**SOURCE DATA:**
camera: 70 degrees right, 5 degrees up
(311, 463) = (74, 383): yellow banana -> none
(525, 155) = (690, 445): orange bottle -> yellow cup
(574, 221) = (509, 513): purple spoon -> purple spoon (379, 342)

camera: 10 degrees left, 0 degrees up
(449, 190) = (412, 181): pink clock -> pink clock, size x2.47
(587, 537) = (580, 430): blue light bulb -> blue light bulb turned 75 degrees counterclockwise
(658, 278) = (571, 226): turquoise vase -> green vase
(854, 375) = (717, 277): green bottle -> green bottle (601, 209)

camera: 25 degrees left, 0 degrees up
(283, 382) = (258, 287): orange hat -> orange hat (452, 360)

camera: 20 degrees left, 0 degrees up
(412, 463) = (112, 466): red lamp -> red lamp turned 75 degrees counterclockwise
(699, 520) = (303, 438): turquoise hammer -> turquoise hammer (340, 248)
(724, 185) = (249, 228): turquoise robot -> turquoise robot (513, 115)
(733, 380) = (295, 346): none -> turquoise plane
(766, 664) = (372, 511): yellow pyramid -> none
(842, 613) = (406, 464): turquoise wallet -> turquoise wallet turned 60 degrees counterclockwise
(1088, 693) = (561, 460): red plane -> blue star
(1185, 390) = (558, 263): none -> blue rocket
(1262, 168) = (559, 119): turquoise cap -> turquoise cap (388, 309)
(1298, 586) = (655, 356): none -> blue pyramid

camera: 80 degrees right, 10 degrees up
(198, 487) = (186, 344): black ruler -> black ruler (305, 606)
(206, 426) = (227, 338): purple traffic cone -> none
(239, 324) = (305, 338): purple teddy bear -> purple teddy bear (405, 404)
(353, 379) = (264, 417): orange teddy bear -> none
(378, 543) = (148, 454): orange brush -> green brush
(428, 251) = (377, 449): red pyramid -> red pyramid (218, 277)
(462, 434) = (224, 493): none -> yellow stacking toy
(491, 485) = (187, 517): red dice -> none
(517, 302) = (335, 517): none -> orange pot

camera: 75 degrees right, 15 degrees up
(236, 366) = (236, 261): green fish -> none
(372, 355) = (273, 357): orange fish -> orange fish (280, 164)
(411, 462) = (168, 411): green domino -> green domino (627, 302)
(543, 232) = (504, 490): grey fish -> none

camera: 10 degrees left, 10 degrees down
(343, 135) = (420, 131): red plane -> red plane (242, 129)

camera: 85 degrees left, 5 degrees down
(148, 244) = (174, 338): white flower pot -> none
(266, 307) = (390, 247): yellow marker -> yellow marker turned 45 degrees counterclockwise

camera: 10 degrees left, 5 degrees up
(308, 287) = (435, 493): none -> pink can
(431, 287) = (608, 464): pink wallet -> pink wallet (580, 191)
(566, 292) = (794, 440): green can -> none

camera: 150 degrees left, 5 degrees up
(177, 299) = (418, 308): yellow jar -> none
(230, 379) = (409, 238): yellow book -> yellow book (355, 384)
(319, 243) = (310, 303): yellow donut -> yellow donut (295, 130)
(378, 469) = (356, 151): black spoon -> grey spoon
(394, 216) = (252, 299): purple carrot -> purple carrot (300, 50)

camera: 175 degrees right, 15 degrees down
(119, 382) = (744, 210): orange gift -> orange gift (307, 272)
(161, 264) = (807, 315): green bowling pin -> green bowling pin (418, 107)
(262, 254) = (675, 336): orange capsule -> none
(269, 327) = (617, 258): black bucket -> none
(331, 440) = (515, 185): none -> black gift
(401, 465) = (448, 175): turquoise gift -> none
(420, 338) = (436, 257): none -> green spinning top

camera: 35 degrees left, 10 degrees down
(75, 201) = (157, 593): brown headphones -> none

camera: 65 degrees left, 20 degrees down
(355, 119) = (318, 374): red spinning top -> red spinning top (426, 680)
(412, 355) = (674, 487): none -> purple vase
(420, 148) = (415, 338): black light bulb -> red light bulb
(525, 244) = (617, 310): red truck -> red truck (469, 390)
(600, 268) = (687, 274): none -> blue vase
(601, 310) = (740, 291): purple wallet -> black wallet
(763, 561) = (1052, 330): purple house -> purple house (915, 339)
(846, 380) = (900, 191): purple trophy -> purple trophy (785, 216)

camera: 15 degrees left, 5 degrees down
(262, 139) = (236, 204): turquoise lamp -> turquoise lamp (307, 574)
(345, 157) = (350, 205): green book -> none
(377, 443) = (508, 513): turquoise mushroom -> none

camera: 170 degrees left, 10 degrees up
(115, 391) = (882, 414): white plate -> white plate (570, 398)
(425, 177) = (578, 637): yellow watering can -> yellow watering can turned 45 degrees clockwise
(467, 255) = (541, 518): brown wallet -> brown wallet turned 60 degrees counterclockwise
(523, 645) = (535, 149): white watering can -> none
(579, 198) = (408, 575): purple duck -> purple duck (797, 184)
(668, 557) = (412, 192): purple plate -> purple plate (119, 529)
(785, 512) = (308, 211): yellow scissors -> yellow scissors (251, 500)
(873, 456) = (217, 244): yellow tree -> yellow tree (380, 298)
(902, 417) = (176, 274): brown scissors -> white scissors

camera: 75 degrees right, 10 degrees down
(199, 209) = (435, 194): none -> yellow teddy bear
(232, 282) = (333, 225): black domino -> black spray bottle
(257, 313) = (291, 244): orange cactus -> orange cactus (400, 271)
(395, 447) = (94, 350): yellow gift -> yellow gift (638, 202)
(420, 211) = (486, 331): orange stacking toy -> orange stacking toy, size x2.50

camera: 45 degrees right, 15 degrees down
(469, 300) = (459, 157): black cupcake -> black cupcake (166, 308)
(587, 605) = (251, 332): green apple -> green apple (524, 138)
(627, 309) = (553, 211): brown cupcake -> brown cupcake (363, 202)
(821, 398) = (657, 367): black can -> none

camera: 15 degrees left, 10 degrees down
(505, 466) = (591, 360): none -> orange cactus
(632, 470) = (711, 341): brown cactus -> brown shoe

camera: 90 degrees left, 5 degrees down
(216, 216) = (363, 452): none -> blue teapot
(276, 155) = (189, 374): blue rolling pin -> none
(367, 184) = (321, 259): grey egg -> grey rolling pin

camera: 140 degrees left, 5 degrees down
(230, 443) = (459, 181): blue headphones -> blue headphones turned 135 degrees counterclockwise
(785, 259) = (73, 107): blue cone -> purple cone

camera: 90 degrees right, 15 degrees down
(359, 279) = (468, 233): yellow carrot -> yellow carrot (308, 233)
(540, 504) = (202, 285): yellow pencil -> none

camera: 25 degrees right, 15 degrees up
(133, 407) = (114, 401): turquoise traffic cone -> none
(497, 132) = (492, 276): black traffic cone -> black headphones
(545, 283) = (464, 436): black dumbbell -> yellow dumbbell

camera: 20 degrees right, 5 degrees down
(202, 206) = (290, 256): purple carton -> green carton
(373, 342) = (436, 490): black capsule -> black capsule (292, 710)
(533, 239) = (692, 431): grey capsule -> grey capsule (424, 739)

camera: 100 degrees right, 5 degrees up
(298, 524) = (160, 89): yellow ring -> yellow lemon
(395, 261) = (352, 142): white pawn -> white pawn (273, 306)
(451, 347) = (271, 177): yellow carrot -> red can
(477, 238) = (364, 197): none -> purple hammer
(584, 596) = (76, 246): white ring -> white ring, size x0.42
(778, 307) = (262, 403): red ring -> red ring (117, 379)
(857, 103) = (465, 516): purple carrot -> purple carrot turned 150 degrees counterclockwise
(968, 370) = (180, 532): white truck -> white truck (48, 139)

**WHAT IS REQUIRED:**
Search the listing for the word "vase" and return each line that holds it.

**SOLVED EXERCISE:**
(658, 278) = (571, 226): turquoise vase -> green vase
(412, 355) = (674, 487): none -> purple vase
(600, 268) = (687, 274): none -> blue vase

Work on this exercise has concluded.